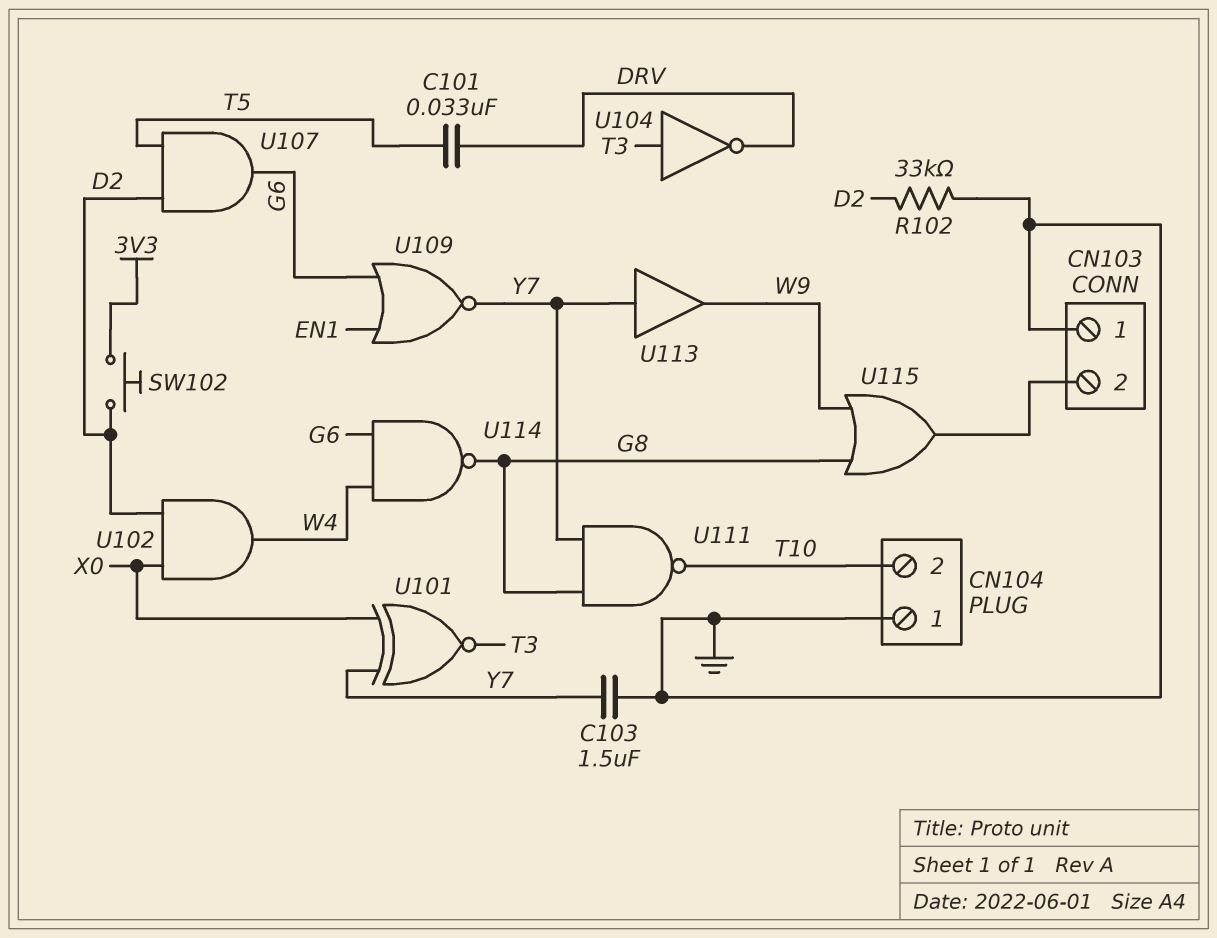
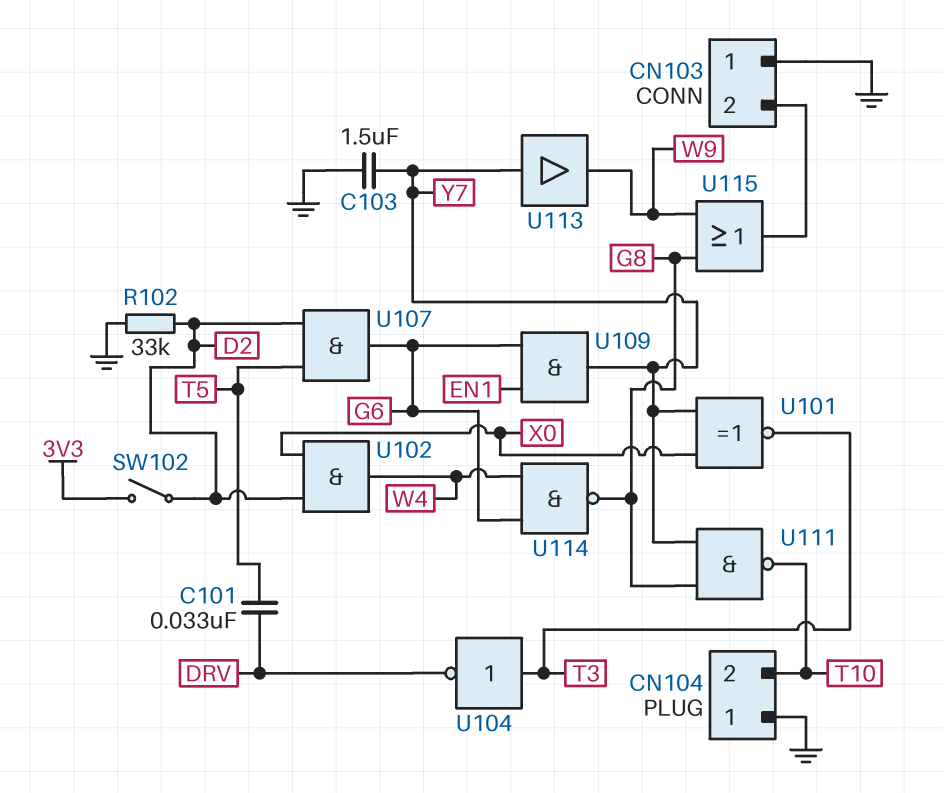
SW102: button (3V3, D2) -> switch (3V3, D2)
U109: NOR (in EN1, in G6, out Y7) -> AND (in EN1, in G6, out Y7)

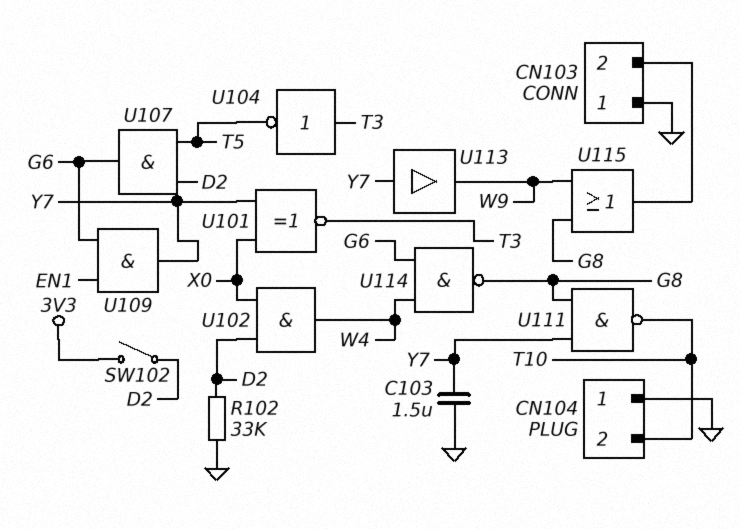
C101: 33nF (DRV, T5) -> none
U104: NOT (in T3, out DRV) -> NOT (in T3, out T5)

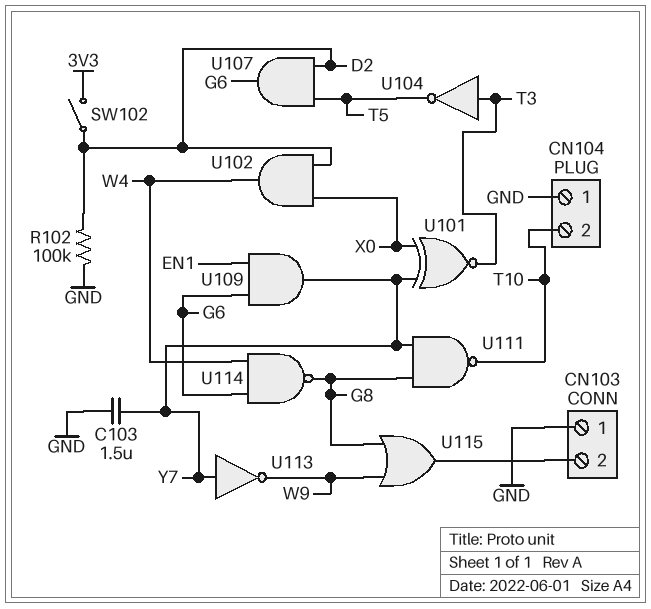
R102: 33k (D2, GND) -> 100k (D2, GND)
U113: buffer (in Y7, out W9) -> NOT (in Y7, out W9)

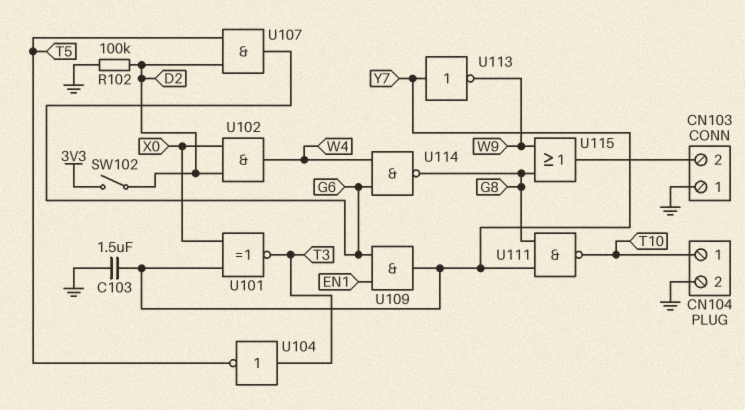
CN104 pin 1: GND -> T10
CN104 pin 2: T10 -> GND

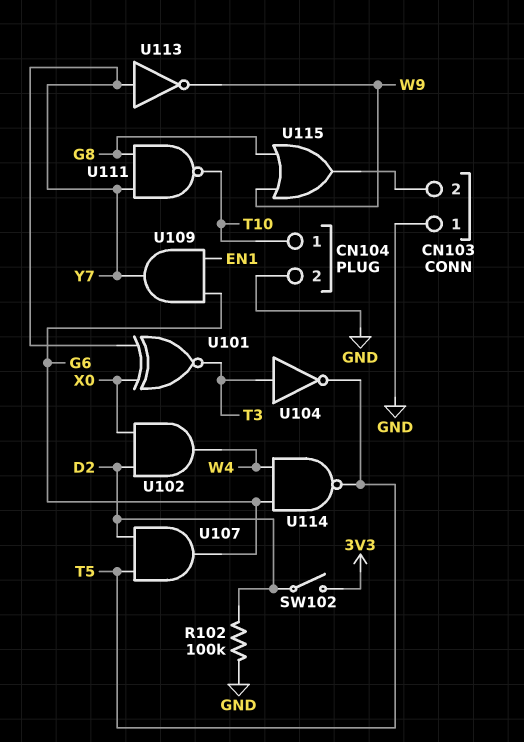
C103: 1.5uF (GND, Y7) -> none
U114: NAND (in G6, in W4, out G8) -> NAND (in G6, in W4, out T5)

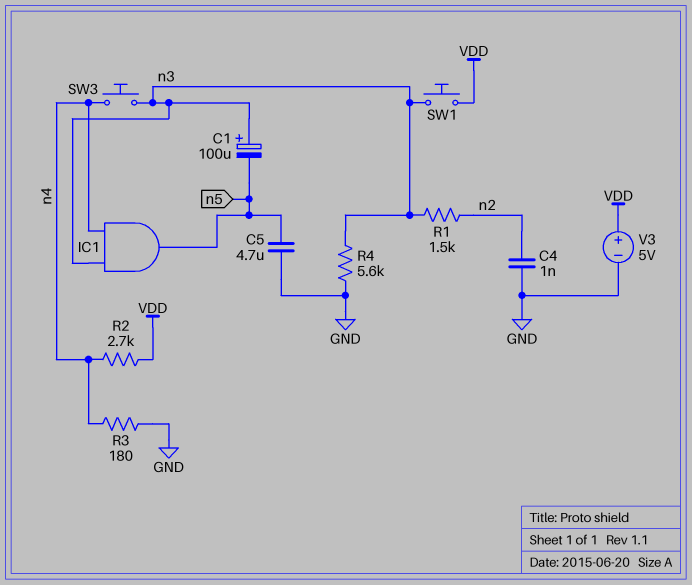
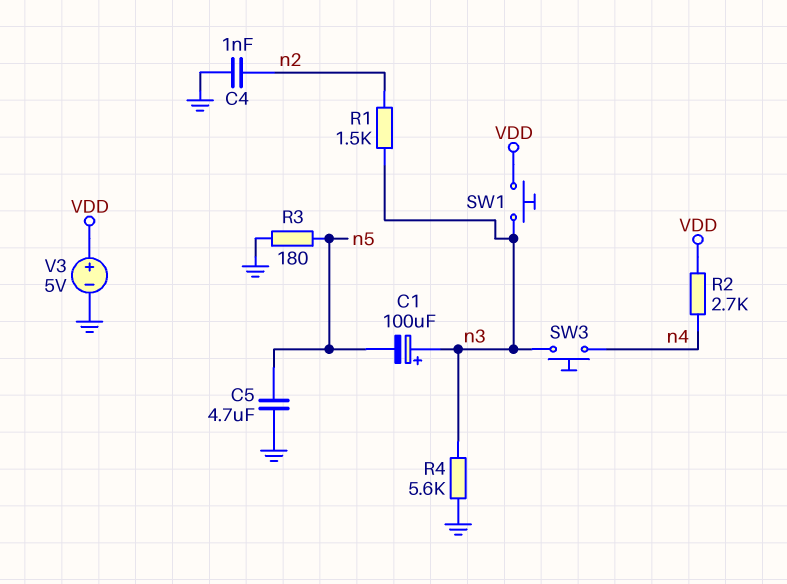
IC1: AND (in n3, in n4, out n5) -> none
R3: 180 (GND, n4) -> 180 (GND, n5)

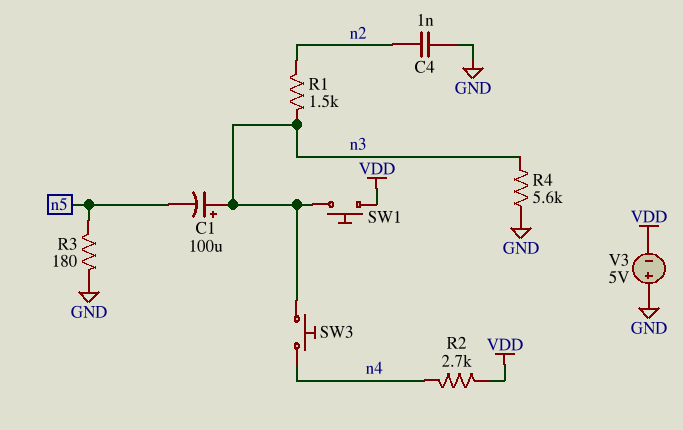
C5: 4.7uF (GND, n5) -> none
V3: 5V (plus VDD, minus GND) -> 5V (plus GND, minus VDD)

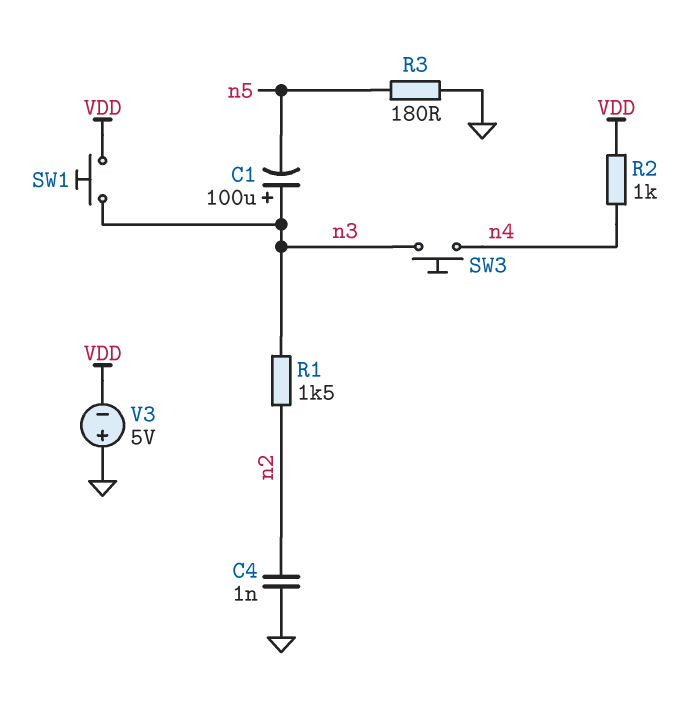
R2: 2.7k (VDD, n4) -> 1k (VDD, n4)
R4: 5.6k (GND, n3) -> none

****************

▸ Problem description: Output nothing but the entries above, exactly, once the pictures are removed.

▸ Worked solution:
SW102: button (3V3, D2) -> switch (3V3, D2)
U109: NOR (in EN1, in G6, out Y7) -> AND (in EN1, in G6, out Y7)

C101: 33nF (DRV, T5) -> none
U104: NOT (in T3, out DRV) -> NOT (in T3, out T5)

R102: 33k (D2, GND) -> 100k (D2, GND)
U113: buffer (in Y7, out W9) -> NOT (in Y7, out W9)

CN104 pin 1: GND -> T10
CN104 pin 2: T10 -> GND

C103: 1.5uF (GND, Y7) -> none
U114: NAND (in G6, in W4, out G8) -> NAND (in G6, in W4, out T5)

IC1: AND (in n3, in n4, out n5) -> none
R3: 180 (GND, n4) -> 180 (GND, n5)

C5: 4.7uF (GND, n5) -> none
V3: 5V (plus VDD, minus GND) -> 5V (plus GND, minus VDD)

R2: 2.7k (VDD, n4) -> 1k (VDD, n4)
R4: 5.6k (GND, n3) -> none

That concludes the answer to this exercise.